== Exercise aim ==
Of the entries below, return exactly those lines that fall between the one containing "camera: 130 degrees right, 5 degrees up" and the one containing "(590, 439) = (549, 305): none", the two end lines included.

== Material for this task ==
======
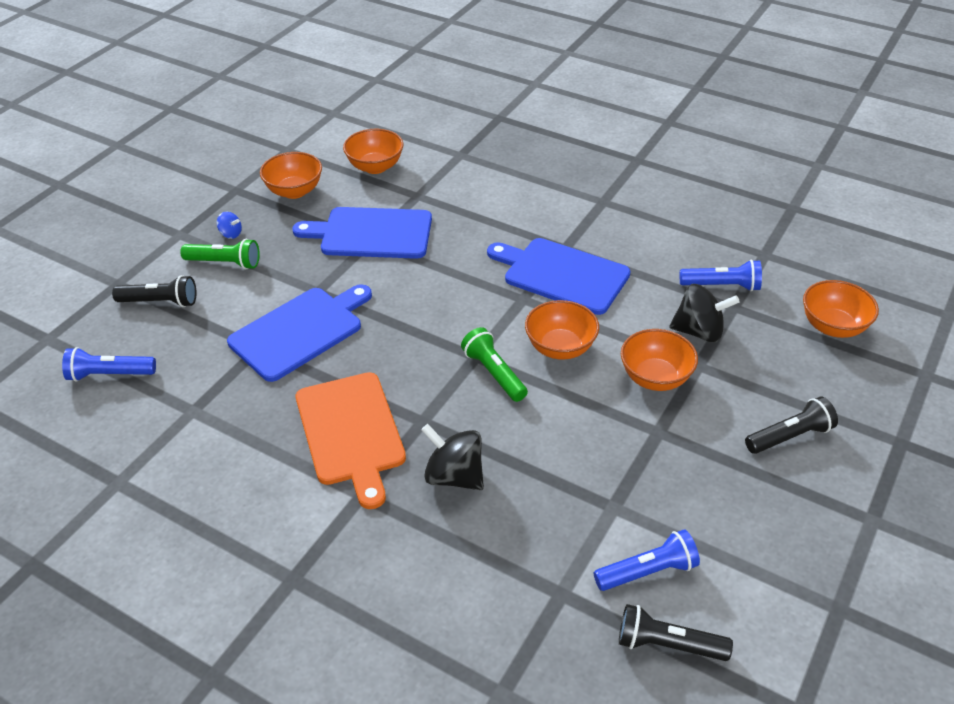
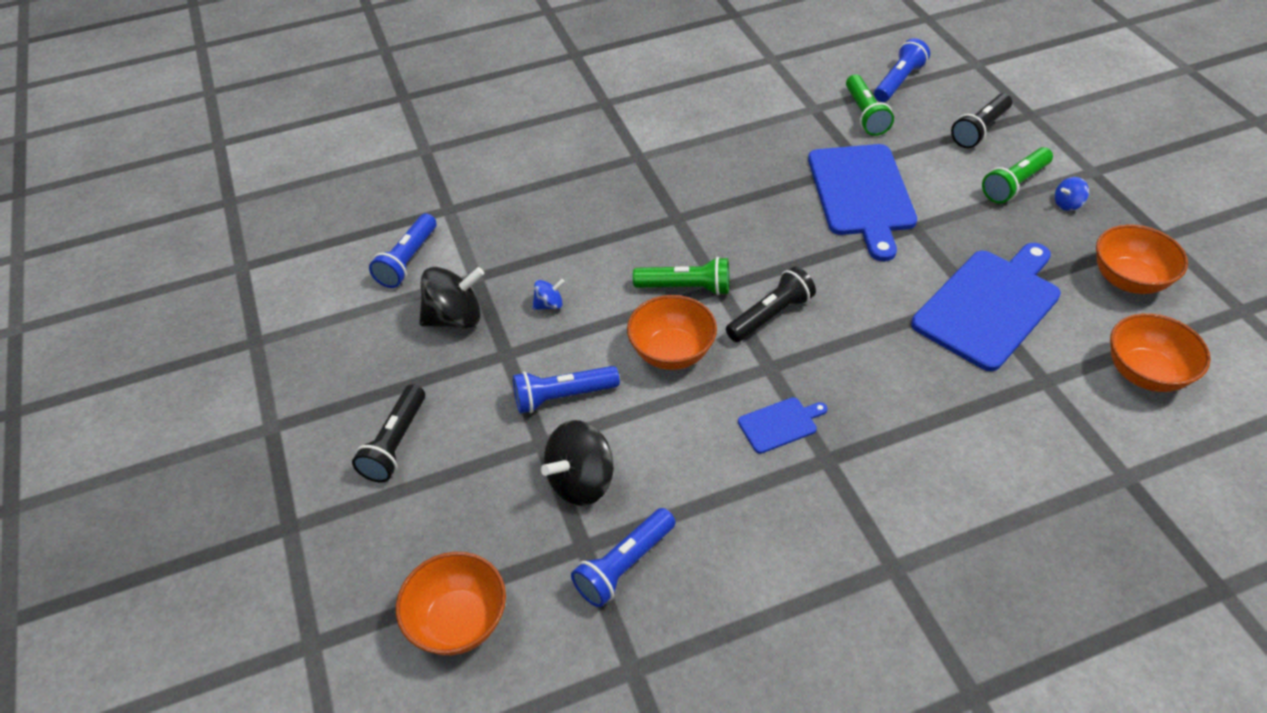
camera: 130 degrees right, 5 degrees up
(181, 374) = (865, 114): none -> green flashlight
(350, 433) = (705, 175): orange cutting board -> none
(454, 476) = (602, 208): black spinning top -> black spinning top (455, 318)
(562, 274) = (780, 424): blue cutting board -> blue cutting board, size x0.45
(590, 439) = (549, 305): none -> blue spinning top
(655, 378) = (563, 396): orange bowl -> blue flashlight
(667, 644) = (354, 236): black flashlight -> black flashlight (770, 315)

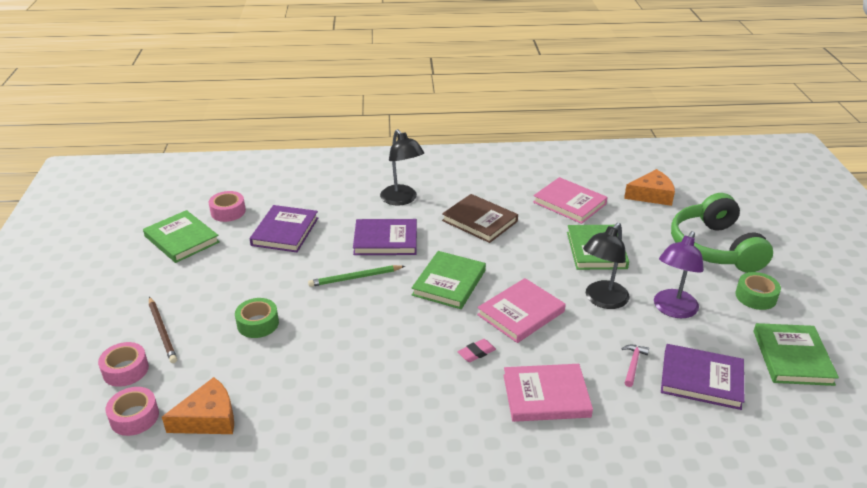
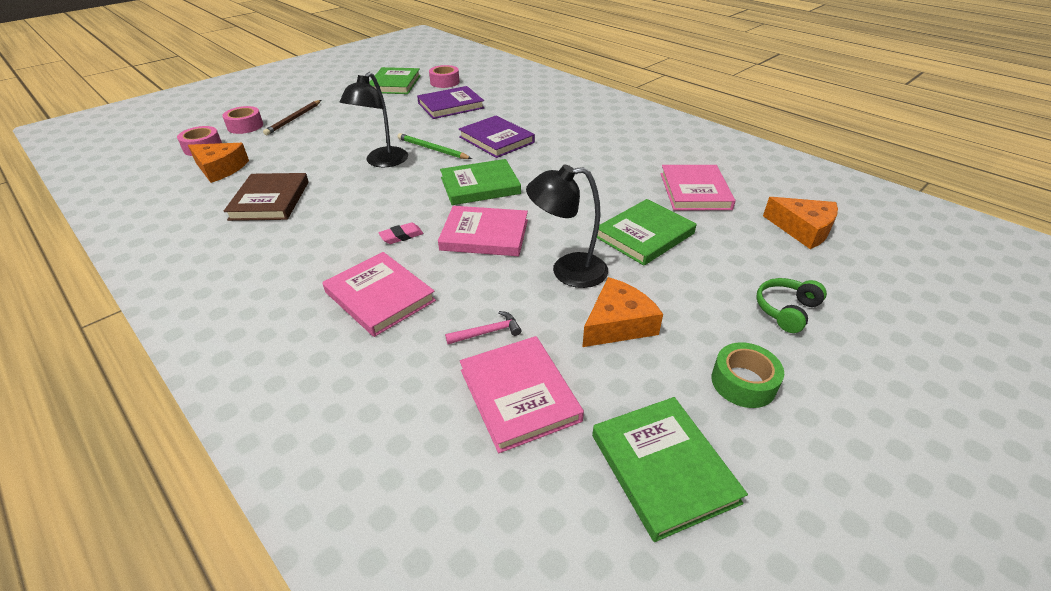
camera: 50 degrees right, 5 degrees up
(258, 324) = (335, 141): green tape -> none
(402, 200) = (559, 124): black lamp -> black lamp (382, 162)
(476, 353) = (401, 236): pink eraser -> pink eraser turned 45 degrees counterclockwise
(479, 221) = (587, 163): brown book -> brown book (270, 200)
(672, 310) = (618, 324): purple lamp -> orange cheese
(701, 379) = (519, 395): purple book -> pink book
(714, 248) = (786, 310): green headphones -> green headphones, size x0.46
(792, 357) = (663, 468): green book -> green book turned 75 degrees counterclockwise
======
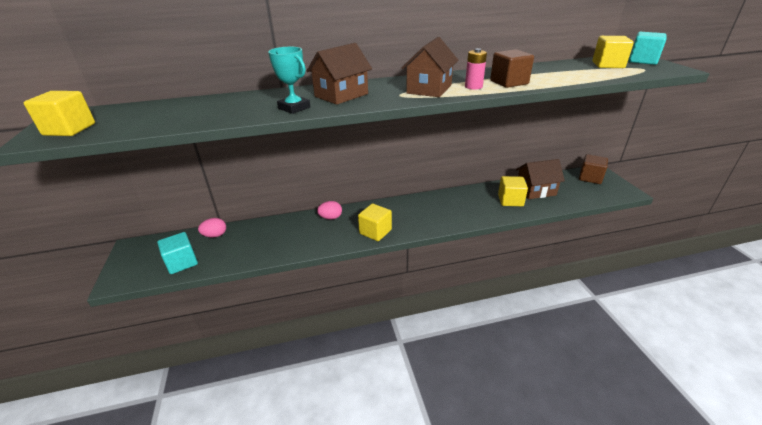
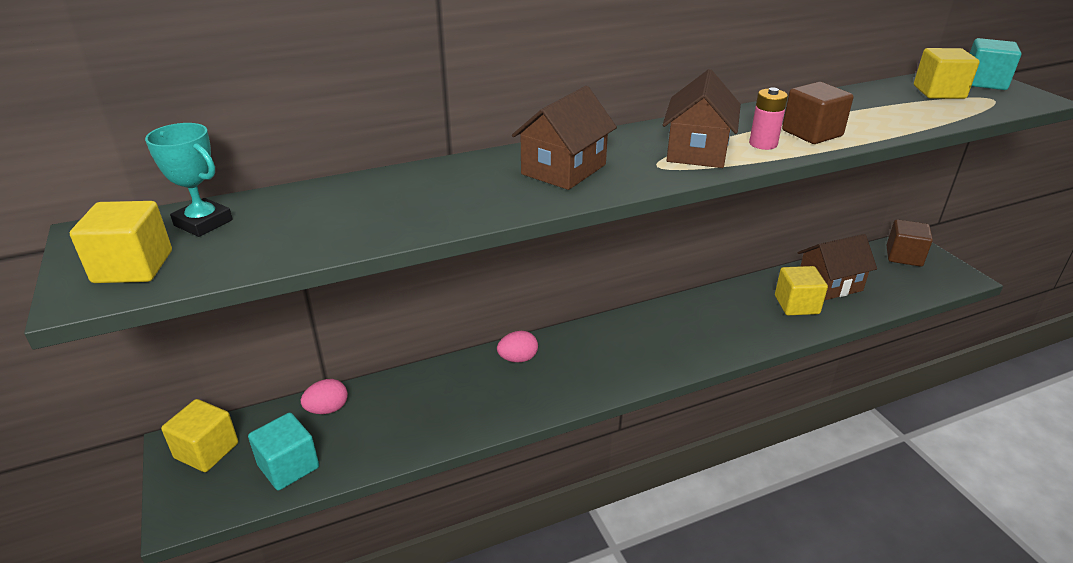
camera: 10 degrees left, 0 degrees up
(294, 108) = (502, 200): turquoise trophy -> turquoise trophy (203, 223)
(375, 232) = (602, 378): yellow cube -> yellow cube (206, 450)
======
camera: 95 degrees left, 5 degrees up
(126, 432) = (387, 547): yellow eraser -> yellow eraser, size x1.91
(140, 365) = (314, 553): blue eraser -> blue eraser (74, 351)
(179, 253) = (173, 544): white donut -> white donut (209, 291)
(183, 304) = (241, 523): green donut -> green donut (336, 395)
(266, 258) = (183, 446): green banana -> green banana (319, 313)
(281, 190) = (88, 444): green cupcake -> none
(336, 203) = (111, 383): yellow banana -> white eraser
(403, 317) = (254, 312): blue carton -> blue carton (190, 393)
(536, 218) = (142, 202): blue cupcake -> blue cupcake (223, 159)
======
== Reply ==
camera: 130 degrees right, 5 degrees up
(181, 374) = (865, 114): none -> green flashlight
(350, 433) = (705, 175): orange cutting board -> none
(454, 476) = (602, 208): black spinning top -> black spinning top (455, 318)
(562, 274) = (780, 424): blue cutting board -> blue cutting board, size x0.45
(590, 439) = (549, 305): none -> blue spinning top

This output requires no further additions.